# Dataset excerpts
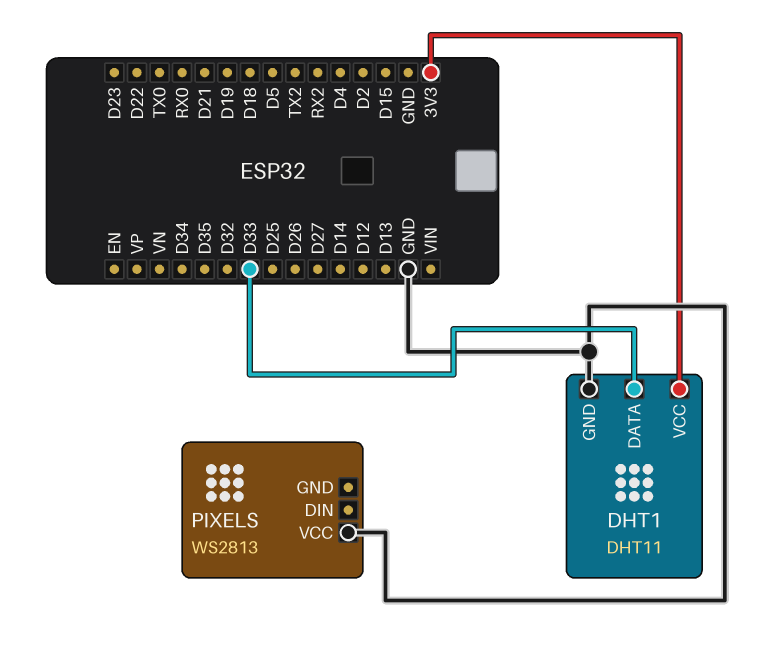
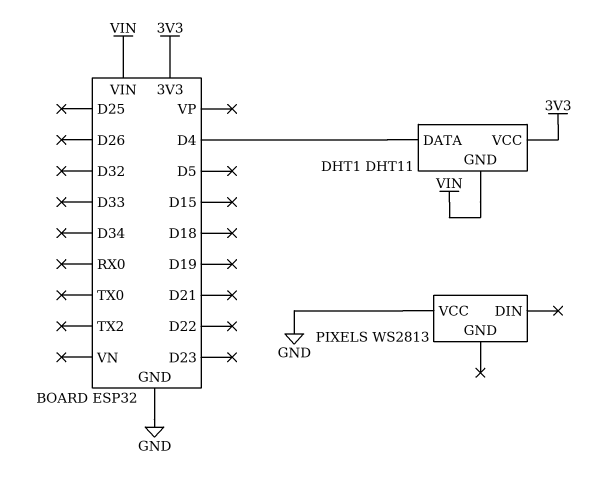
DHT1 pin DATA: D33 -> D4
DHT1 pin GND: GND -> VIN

==

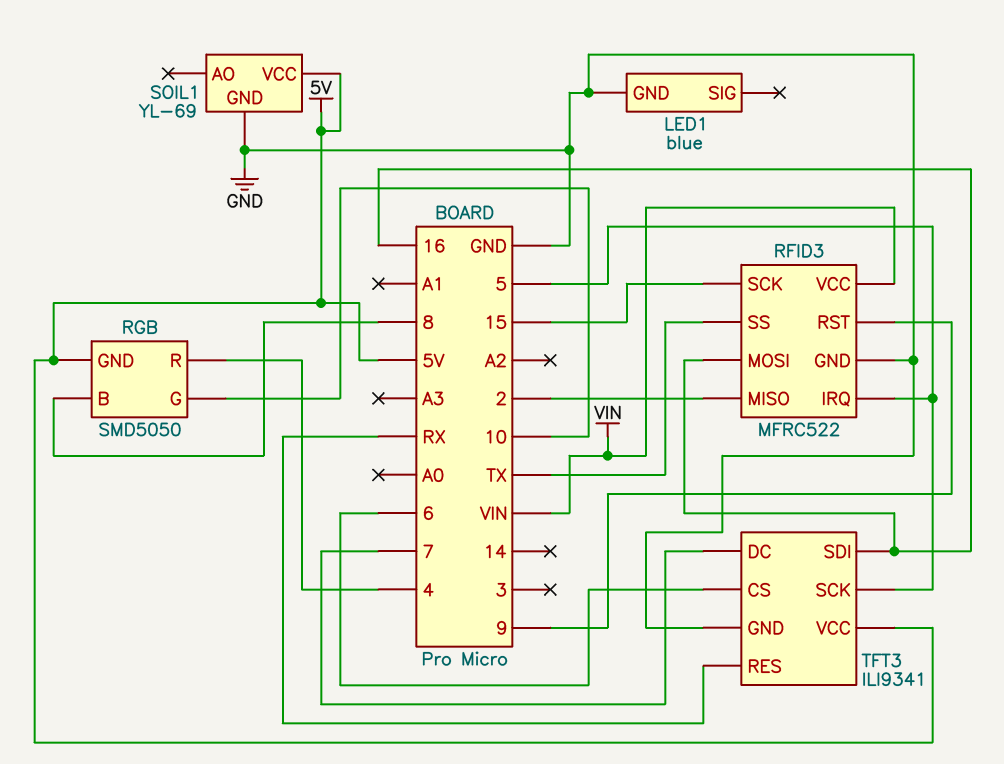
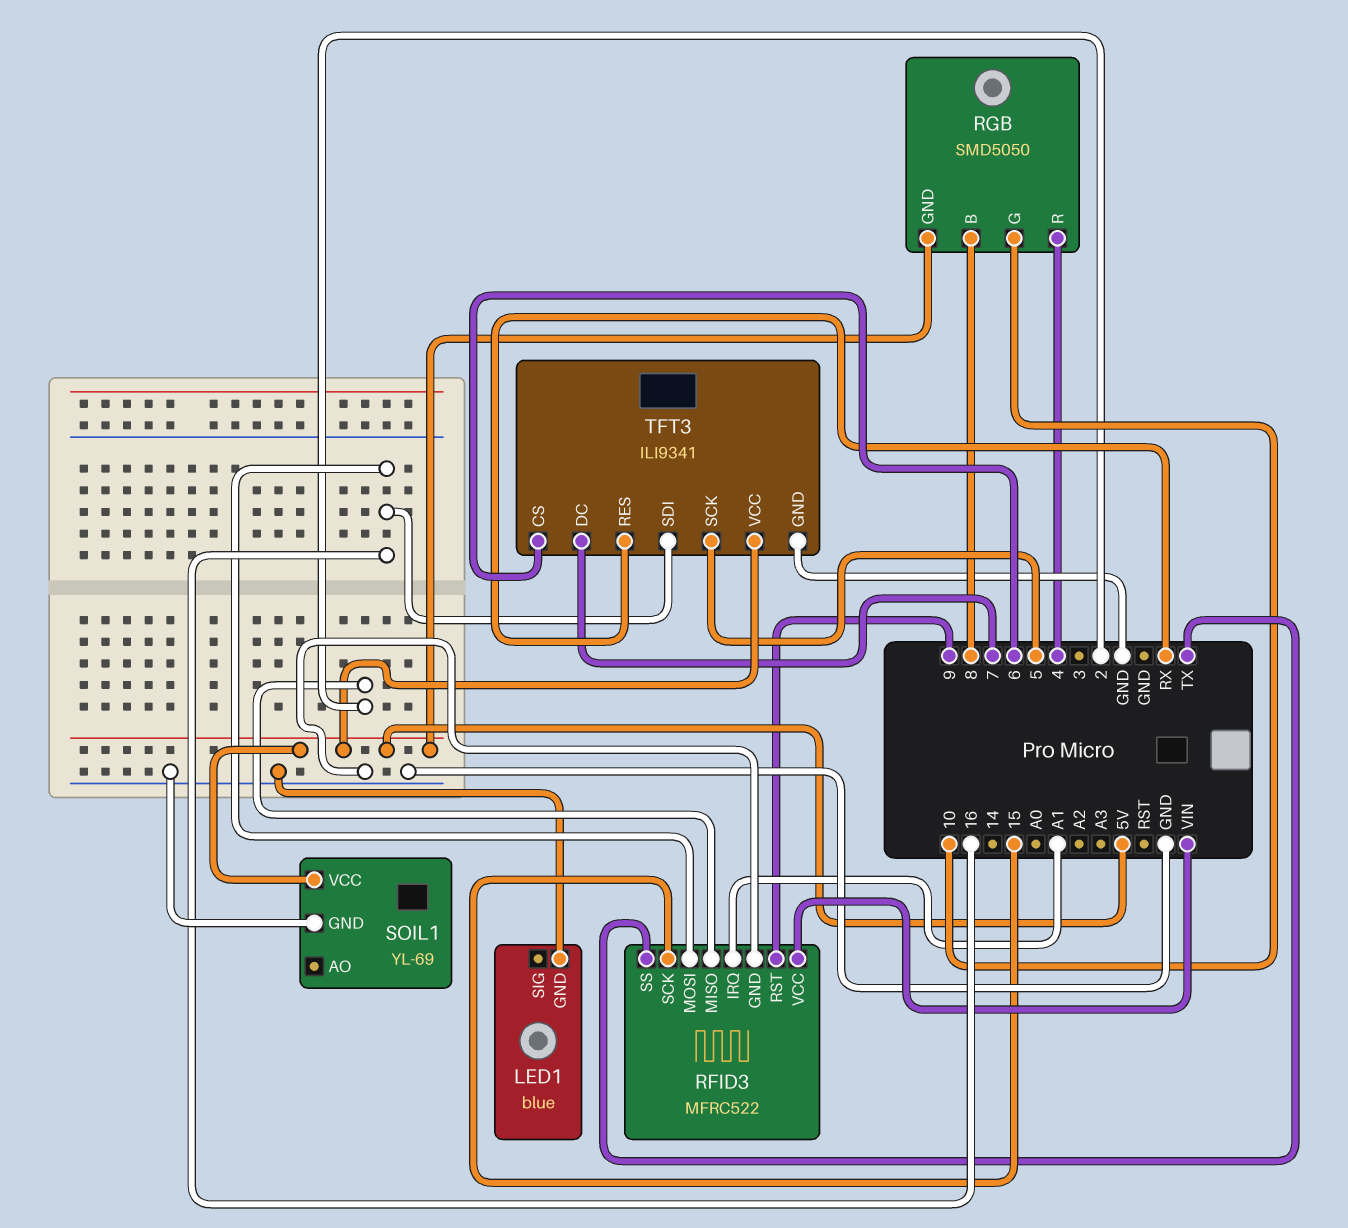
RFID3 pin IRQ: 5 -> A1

---

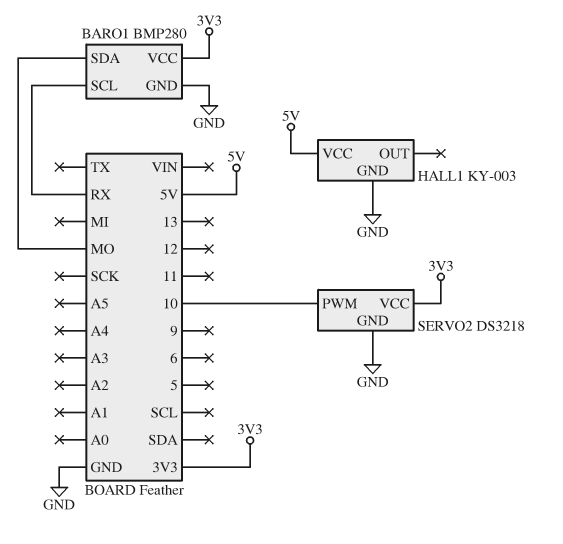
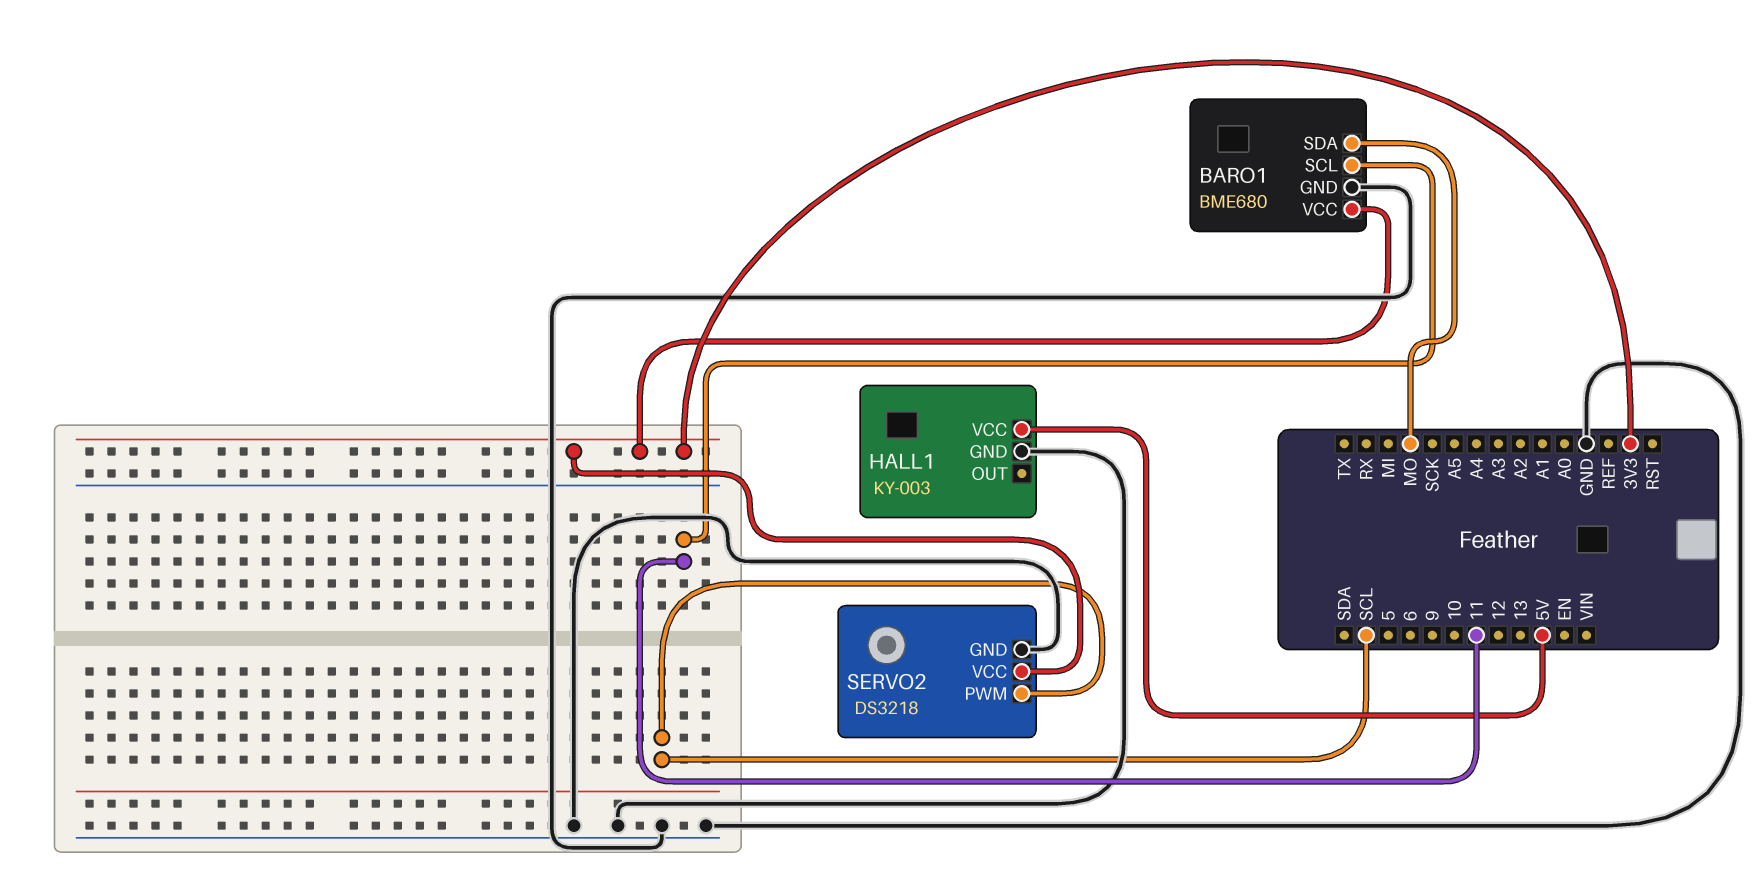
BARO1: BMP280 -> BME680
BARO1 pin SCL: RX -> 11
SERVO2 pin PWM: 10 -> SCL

# Problem to solve
Could you return exactly the lines above from the line with "BARO1: BMP280 -> BME680" to the line with "SERVO2 pin PWM: 10 -> SCL", both included, and nothing else?

# Reply to the task
BARO1: BMP280 -> BME680
BARO1 pin SCL: RX -> 11
SERVO2 pin PWM: 10 -> SCL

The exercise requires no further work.